● **EXERCISE DESCRIPTION**
In the data below, how many lines contain the word "pink"? Answer with the number alone.

Recorded data
----------

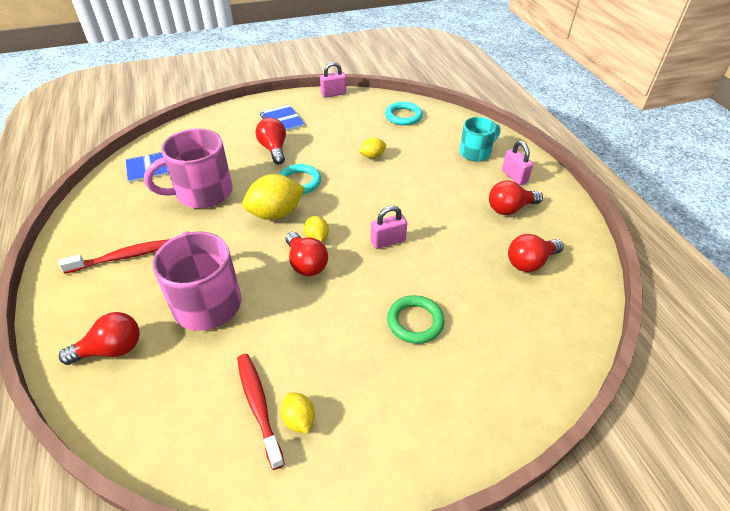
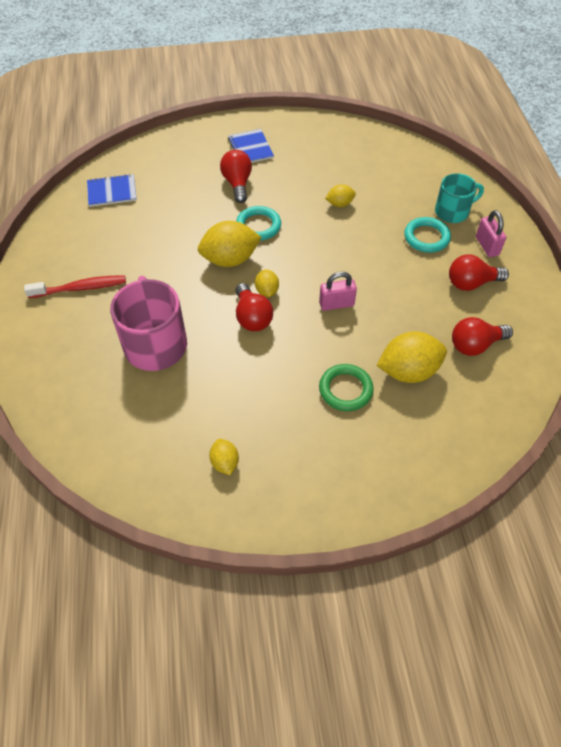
camera: 10 degrees right, 10 degrees up
(111, 349) = (69, 377): red light bulb -> none
(202, 193) = (160, 227): pink mug -> none
(258, 405) = (191, 445): red toothbrush -> none
(333, 94) = (311, 119): pink padlock -> none
(403, 116) = (383, 156): turquoise ring -> turquoise ring (426, 237)
(473, 295) = (408, 371): none -> yellow lemon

----------

● **EXPECTED ANSWER**
2